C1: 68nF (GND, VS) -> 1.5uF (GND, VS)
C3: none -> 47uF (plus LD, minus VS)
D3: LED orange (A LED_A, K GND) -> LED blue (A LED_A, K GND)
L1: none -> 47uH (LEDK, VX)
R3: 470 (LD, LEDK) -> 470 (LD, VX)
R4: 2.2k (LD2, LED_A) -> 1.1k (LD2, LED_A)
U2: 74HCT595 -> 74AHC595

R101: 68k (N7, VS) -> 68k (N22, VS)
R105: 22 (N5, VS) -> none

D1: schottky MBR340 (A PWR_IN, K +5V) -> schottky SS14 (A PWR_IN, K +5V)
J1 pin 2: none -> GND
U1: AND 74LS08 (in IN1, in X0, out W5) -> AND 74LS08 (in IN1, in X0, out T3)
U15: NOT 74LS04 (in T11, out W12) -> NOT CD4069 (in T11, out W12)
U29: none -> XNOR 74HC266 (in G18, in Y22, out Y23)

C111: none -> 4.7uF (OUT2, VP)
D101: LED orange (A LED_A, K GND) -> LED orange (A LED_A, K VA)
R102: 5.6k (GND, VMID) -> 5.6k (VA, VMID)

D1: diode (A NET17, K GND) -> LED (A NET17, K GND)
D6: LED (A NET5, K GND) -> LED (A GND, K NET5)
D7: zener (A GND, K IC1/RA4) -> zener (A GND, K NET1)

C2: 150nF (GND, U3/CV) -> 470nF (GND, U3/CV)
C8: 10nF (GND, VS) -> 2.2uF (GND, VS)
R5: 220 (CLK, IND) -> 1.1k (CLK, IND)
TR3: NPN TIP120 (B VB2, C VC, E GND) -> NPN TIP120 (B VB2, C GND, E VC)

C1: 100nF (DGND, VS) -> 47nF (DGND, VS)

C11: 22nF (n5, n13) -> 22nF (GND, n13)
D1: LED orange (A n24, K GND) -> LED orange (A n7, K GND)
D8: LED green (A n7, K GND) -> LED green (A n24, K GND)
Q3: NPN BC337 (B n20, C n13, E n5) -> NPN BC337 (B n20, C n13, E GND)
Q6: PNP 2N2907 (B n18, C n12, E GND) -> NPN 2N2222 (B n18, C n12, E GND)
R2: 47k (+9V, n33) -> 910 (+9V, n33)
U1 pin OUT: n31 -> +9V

# # # # # # #

**WHAT YOU NEED TO DO**
Would you write out the full set of records above without alteration?

**TASK RESULT**
C1: 68nF (GND, VS) -> 1.5uF (GND, VS)
C3: none -> 47uF (plus LD, minus VS)
D3: LED orange (A LED_A, K GND) -> LED blue (A LED_A, K GND)
L1: none -> 47uH (LEDK, VX)
R3: 470 (LD, LEDK) -> 470 (LD, VX)
R4: 2.2k (LD2, LED_A) -> 1.1k (LD2, LED_A)
U2: 74HCT595 -> 74AHC595

R101: 68k (N7, VS) -> 68k (N22, VS)
R105: 22 (N5, VS) -> none

D1: schottky MBR340 (A PWR_IN, K +5V) -> schottky SS14 (A PWR_IN, K +5V)
J1 pin 2: none -> GND
U1: AND 74LS08 (in IN1, in X0, out W5) -> AND 74LS08 (in IN1, in X0, out T3)
U15: NOT 74LS04 (in T11, out W12) -> NOT CD4069 (in T11, out W12)
U29: none -> XNOR 74HC266 (in G18, in Y22, out Y23)

C111: none -> 4.7uF (OUT2, VP)
D101: LED orange (A LED_A, K GND) -> LED orange (A LED_A, K VA)
R102: 5.6k (GND, VMID) -> 5.6k (VA, VMID)

D1: diode (A NET17, K GND) -> LED (A NET17, K GND)
D6: LED (A NET5, K GND) -> LED (A GND, K NET5)
D7: zener (A GND, K IC1/RA4) -> zener (A GND, K NET1)

C2: 150nF (GND, U3/CV) -> 470nF (GND, U3/CV)
C8: 10nF (GND, VS) -> 2.2uF (GND, VS)
R5: 220 (CLK, IND) -> 1.1k (CLK, IND)
TR3: NPN TIP120 (B VB2, C VC, E GND) -> NPN TIP120 (B VB2, C GND, E VC)

C1: 100nF (DGND, VS) -> 47nF (DGND, VS)

C11: 22nF (n5, n13) -> 22nF (GND, n13)
D1: LED orange (A n24, K GND) -> LED orange (A n7, K GND)
D8: LED green (A n7, K GND) -> LED green (A n24, K GND)
Q3: NPN BC337 (B n20, C n13, E n5) -> NPN BC337 (B n20, C n13, E GND)
Q6: PNP 2N2907 (B n18, C n12, E GND) -> NPN 2N2222 (B n18, C n12, E GND)
R2: 47k (+9V, n33) -> 910 (+9V, n33)
U1 pin OUT: n31 -> +9V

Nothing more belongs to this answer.